RECORDS FOR THE EXERCISE -

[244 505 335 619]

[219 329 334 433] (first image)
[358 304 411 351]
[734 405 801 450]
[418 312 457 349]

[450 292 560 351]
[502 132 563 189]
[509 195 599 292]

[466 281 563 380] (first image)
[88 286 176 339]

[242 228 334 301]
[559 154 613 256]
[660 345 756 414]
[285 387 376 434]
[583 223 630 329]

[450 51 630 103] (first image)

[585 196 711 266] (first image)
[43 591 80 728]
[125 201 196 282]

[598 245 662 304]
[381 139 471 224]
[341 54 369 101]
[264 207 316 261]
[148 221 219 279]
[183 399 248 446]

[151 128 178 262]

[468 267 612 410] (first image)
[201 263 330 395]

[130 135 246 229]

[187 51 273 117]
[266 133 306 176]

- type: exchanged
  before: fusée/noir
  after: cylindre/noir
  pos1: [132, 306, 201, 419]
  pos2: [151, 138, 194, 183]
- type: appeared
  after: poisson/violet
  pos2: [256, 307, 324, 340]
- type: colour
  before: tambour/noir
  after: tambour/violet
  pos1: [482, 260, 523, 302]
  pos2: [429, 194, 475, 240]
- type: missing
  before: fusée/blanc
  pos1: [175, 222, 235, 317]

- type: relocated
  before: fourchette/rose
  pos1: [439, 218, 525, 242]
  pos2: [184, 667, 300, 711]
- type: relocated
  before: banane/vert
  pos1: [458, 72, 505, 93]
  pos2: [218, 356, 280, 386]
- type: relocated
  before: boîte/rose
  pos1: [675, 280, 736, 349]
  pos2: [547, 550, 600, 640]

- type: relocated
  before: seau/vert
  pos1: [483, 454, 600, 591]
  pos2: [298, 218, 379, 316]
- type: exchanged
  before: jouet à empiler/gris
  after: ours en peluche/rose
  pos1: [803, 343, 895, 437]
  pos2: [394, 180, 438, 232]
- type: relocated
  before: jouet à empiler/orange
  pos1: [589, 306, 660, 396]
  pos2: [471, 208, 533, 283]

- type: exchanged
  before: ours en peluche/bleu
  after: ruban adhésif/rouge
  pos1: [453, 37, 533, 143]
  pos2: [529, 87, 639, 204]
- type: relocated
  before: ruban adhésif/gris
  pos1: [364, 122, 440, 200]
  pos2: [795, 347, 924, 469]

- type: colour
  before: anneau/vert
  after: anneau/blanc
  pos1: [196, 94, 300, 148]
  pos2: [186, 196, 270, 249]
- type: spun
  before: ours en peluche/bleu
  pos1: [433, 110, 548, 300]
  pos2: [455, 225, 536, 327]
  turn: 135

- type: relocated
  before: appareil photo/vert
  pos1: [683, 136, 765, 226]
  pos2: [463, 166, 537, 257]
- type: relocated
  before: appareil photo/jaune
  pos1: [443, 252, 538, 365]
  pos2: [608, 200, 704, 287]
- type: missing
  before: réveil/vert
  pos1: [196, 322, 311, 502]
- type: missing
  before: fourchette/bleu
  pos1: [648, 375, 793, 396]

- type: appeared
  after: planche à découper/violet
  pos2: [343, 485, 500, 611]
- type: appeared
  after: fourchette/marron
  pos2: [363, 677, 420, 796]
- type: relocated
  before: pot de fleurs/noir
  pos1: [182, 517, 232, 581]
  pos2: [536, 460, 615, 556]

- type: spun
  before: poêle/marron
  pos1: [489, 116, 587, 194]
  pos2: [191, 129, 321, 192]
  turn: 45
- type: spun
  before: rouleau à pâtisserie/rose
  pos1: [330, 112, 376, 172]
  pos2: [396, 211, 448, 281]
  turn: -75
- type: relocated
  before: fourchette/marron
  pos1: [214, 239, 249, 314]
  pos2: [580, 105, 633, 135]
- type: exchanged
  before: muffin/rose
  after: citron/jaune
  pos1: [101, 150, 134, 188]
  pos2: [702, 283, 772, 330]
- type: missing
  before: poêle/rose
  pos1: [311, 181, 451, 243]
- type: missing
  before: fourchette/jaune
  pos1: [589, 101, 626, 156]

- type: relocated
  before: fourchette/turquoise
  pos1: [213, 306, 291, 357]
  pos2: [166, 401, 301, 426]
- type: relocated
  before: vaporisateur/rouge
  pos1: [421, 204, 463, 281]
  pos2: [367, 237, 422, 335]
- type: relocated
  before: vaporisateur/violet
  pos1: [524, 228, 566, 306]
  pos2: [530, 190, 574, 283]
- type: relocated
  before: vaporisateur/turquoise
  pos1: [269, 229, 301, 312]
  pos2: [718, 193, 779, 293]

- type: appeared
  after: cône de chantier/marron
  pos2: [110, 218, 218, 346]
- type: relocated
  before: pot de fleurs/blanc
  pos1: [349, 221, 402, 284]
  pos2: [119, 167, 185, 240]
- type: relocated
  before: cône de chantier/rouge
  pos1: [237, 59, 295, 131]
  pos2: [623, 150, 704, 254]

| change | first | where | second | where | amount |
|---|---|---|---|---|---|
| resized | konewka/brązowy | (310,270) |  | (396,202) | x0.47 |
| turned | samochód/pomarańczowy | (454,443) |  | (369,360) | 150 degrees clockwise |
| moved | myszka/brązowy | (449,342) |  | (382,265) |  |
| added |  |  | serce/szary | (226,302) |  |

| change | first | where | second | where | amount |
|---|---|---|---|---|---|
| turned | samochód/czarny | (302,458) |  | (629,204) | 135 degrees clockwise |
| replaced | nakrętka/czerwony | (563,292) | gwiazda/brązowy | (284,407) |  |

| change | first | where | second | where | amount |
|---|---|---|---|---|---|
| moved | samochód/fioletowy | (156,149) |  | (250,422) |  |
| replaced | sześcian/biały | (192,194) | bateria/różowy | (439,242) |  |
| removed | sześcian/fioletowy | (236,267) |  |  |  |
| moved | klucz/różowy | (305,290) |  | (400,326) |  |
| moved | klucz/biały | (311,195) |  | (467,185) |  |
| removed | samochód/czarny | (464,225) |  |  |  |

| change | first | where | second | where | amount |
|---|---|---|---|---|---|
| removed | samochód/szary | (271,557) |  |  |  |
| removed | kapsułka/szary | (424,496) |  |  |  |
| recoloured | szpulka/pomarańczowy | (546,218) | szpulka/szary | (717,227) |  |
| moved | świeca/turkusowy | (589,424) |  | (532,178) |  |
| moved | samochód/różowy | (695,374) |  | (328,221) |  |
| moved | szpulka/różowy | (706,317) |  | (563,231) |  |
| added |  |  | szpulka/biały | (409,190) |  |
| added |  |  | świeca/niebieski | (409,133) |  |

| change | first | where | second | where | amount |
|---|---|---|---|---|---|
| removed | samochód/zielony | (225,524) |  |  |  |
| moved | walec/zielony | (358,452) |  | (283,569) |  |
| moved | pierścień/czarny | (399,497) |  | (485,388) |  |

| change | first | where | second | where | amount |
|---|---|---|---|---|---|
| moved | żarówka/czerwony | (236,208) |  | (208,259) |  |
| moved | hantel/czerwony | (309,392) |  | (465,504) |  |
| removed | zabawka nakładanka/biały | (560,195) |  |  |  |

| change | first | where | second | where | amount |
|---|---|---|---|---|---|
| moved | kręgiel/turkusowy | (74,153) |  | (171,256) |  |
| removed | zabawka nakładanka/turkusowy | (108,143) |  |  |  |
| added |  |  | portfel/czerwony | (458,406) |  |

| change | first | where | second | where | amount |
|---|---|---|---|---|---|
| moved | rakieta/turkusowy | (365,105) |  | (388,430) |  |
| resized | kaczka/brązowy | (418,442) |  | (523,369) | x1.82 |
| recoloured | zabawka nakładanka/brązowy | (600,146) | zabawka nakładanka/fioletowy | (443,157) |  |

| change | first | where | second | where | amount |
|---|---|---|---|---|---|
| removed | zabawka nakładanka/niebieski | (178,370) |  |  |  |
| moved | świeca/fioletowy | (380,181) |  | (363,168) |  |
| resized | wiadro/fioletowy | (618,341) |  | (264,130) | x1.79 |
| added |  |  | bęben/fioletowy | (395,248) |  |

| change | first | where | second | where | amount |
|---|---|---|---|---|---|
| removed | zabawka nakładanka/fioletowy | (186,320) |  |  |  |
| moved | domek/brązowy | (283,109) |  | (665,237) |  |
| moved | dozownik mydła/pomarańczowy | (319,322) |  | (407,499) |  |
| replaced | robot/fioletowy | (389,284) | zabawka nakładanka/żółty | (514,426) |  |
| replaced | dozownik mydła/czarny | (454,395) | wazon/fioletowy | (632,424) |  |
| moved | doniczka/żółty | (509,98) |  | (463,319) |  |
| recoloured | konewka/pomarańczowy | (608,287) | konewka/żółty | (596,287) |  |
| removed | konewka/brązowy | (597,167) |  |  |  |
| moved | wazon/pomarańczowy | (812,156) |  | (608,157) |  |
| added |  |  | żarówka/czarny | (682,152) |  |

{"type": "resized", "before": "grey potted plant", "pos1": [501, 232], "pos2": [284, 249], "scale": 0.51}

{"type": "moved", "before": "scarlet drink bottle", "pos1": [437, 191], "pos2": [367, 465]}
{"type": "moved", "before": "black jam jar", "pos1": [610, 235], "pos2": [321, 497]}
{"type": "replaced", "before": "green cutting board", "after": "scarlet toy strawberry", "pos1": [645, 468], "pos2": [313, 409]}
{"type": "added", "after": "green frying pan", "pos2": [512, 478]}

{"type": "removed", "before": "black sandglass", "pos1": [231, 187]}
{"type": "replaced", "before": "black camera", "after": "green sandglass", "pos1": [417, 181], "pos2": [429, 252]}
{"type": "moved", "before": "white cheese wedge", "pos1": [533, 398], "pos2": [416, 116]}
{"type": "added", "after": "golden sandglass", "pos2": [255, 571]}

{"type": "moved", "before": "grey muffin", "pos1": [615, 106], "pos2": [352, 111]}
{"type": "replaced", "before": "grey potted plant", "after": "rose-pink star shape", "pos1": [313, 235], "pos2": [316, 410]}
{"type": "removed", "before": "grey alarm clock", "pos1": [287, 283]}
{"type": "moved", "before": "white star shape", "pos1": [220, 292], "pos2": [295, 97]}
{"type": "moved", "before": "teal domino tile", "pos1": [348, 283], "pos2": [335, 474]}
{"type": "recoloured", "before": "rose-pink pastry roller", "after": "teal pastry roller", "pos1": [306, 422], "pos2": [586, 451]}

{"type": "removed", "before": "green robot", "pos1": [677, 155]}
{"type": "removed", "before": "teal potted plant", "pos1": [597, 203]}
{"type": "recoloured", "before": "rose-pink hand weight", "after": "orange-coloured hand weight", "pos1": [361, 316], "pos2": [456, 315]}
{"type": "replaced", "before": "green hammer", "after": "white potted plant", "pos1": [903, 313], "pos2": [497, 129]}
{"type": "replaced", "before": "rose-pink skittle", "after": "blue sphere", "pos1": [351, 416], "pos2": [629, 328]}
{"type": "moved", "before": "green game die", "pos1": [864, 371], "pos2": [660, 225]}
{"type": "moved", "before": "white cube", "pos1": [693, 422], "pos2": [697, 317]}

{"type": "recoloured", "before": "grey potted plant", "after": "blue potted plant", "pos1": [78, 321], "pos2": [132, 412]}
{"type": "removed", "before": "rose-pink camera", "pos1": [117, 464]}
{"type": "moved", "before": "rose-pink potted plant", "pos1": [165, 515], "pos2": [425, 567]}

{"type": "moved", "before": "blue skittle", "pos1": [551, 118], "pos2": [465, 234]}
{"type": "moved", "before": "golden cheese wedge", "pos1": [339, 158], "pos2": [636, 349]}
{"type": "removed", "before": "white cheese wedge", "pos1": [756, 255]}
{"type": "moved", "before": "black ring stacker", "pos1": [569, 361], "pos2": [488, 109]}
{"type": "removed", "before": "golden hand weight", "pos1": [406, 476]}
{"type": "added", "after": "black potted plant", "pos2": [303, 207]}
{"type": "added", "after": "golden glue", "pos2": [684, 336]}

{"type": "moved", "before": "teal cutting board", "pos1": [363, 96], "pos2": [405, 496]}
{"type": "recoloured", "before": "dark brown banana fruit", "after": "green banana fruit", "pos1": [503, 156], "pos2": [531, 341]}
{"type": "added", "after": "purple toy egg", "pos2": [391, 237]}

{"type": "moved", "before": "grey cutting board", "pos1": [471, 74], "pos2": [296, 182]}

TRY IT - The answer should contain only the lines from the first line of the entries through the line holding "before: appareil photo/vert", each exactly as written.

SOLUTION FOR THIS PROBLEM -
[244 505 335 619]

[219 329 334 433] (first image)
[358 304 411 351]
[734 405 801 450]
[418 312 457 349]

[450 292 560 351]
[502 132 563 189]
[509 195 599 292]

[466 281 563 380] (first image)
[88 286 176 339]

[242 228 334 301]
[559 154 613 256]
[660 345 756 414]
[285 387 376 434]
[583 223 630 329]

[450 51 630 103] (first image)

[585 196 711 266] (first image)
[43 591 80 728]
[125 201 196 282]

[598 245 662 304]
[381 139 471 224]
[341 54 369 101]
[264 207 316 261]
[148 221 219 279]
[183 399 248 446]

[151 128 178 262]

[468 267 612 410] (first image)
[201 263 330 395]

[130 135 246 229]

[187 51 273 117]
[266 133 306 176]

- type: exchanged
  before: fusée/noir
  after: cylindre/noir
  pos1: [132, 306, 201, 419]
  pos2: [151, 138, 194, 183]
- type: appeared
  after: poisson/violet
  pos2: [256, 307, 324, 340]
- type: colour
  before: tambour/noir
  after: tambour/violet
  pos1: [482, 260, 523, 302]
  pos2: [429, 194, 475, 240]
- type: missing
  before: fusée/blanc
  pos1: [175, 222, 235, 317]

- type: relocated
  before: fourchette/rose
  pos1: [439, 218, 525, 242]
  pos2: [184, 667, 300, 711]
- type: relocated
  before: banane/vert
  pos1: [458, 72, 505, 93]
  pos2: [218, 356, 280, 386]
- type: relocated
  before: boîte/rose
  pos1: [675, 280, 736, 349]
  pos2: [547, 550, 600, 640]

- type: relocated
  before: seau/vert
  pos1: [483, 454, 600, 591]
  pos2: [298, 218, 379, 316]
- type: exchanged
  before: jouet à empiler/gris
  after: ours en peluche/rose
  pos1: [803, 343, 895, 437]
  pos2: [394, 180, 438, 232]
- type: relocated
  before: jouet à empiler/orange
  pos1: [589, 306, 660, 396]
  pos2: [471, 208, 533, 283]

- type: exchanged
  before: ours en peluche/bleu
  after: ruban adhésif/rouge
  pos1: [453, 37, 533, 143]
  pos2: [529, 87, 639, 204]
- type: relocated
  before: ruban adhésif/gris
  pos1: [364, 122, 440, 200]
  pos2: [795, 347, 924, 469]

- type: colour
  before: anneau/vert
  after: anneau/blanc
  pos1: [196, 94, 300, 148]
  pos2: [186, 196, 270, 249]
- type: spun
  before: ours en peluche/bleu
  pos1: [433, 110, 548, 300]
  pos2: [455, 225, 536, 327]
  turn: 135

- type: relocated
  before: appareil photo/vert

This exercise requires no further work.